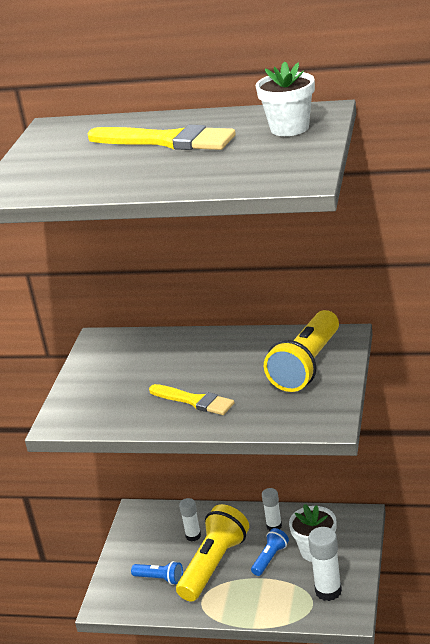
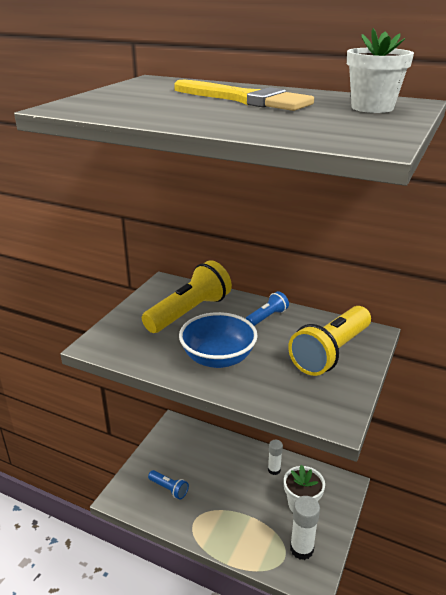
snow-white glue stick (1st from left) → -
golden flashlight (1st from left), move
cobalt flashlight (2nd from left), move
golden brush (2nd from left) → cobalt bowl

____________________

§ **Brief**
Your answer must be a single number: the count of lines in the data that contain the string "flashlight".

§ **Exercise response**
2